YOUR GOAL:
Could you reproduce, word for word, everything below from the line containing "IC106: XNOR 74HC266" down to the line containing "IC110: NAND 74LS00", with both of those lines included and no others?

THE RECORDS:

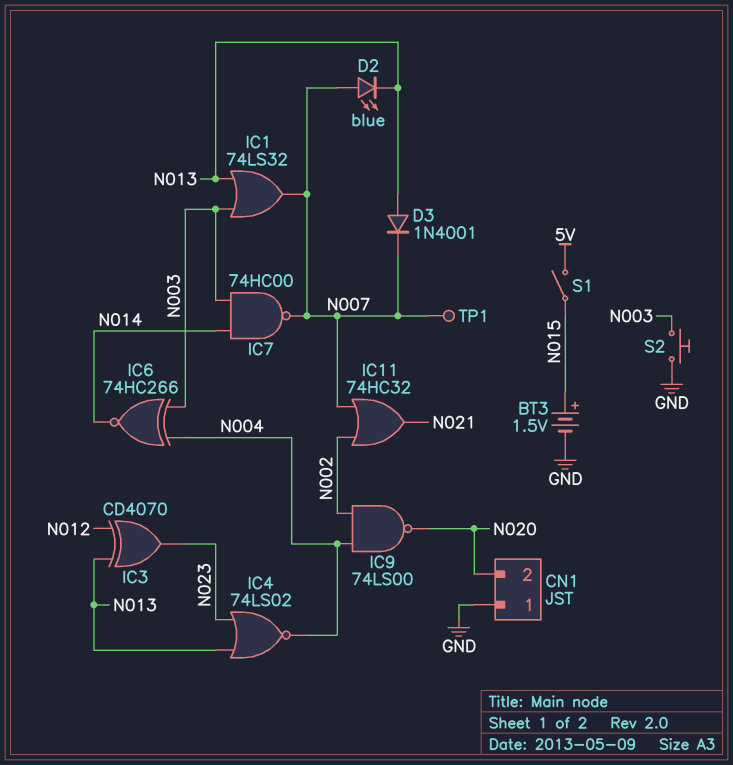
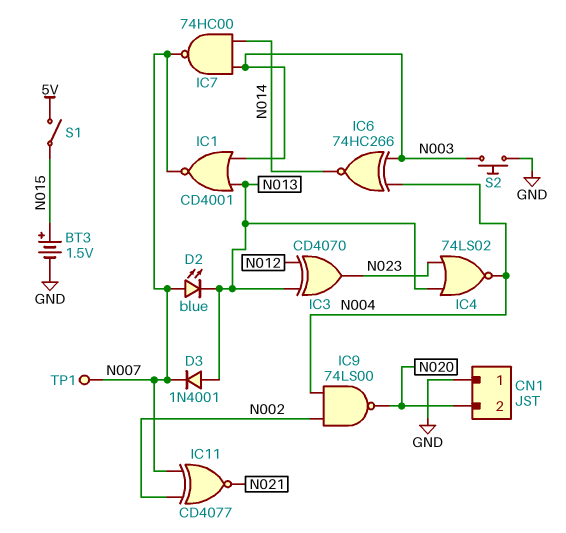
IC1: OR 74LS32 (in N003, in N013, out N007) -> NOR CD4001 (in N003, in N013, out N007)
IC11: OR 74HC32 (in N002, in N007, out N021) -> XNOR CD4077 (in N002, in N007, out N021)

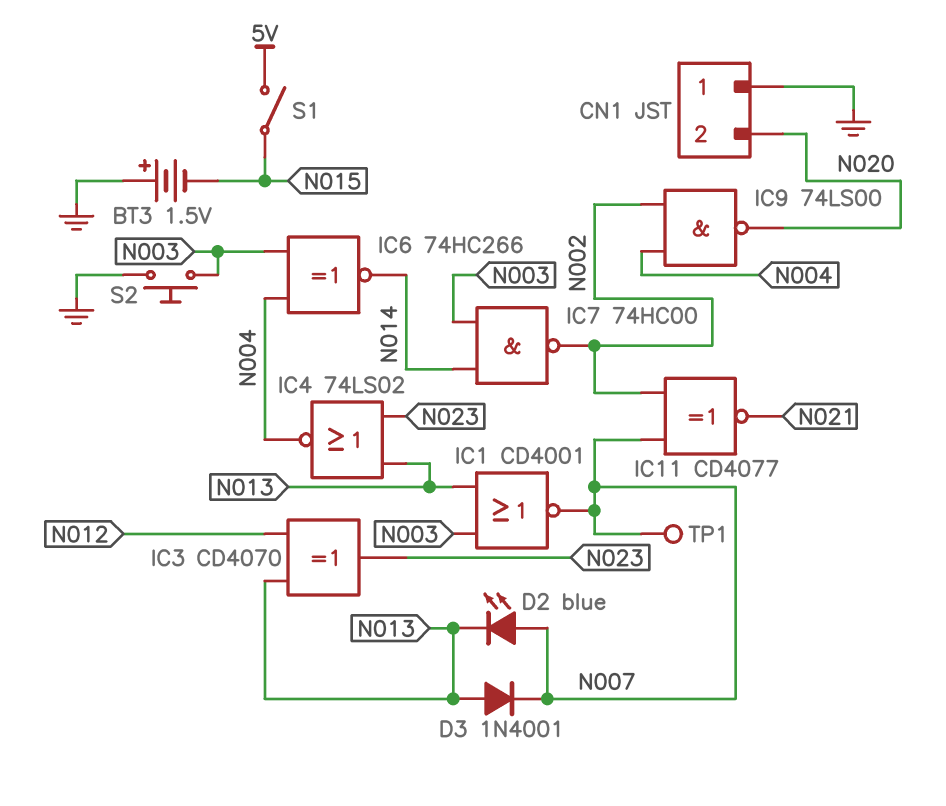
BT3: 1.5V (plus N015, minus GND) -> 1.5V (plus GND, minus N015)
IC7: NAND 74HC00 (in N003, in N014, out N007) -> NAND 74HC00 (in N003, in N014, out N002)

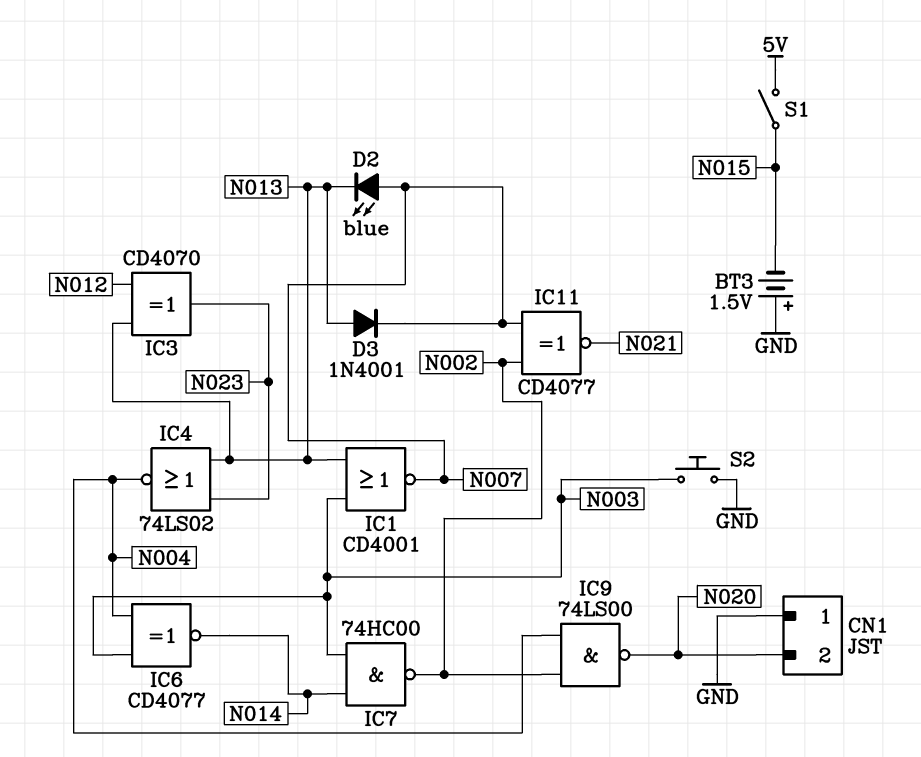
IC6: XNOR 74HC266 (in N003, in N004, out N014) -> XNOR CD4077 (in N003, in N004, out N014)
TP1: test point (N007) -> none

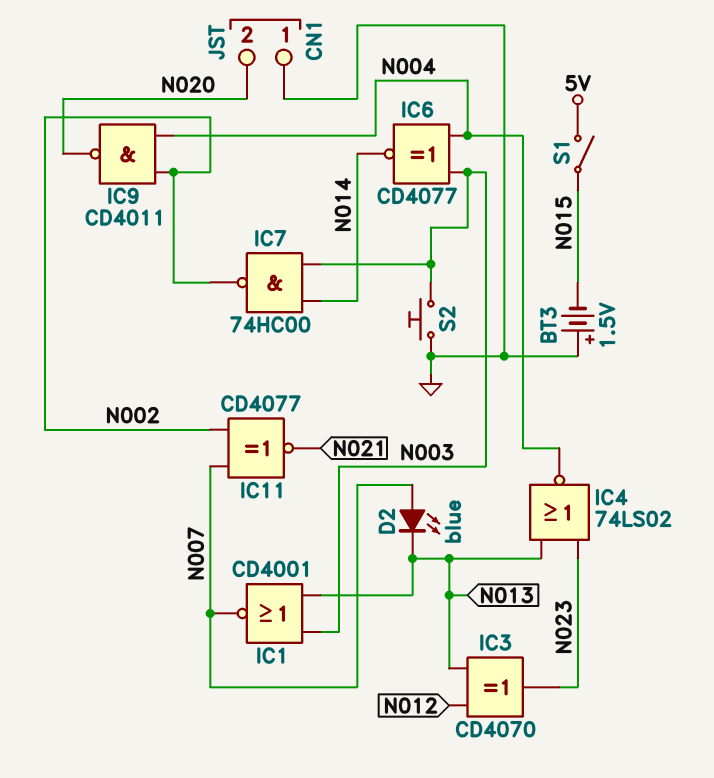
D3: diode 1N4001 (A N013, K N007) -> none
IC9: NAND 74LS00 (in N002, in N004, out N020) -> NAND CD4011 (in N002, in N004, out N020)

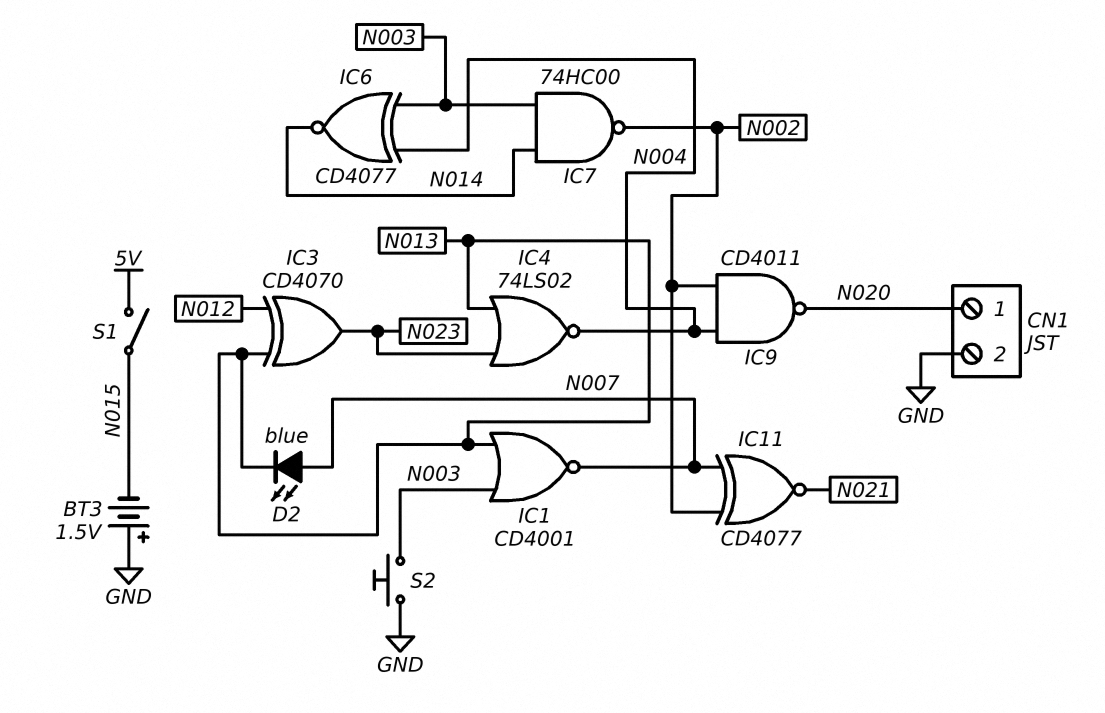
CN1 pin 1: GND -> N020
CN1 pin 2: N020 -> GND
* * *
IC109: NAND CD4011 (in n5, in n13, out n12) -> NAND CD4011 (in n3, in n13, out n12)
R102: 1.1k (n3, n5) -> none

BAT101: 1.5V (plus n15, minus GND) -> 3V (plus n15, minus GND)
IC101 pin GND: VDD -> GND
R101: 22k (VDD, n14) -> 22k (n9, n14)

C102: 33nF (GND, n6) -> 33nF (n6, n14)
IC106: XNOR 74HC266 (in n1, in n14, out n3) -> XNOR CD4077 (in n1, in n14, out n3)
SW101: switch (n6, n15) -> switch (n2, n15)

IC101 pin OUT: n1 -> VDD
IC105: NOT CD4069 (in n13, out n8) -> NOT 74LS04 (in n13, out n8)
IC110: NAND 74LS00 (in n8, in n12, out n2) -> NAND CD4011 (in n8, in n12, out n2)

RESPONSE TO THIS TASK:
IC106: XNOR 74HC266 (in n1, in n14, out n3) -> XNOR CD4077 (in n1, in n14, out n3)
SW101: switch (n6, n15) -> switch (n2, n15)

IC101 pin OUT: n1 -> VDD
IC105: NOT CD4069 (in n13, out n8) -> NOT 74LS04 (in n13, out n8)
IC110: NAND 74LS00 (in n8, in n12, out n2) -> NAND CD4011 (in n8, in n12, out n2)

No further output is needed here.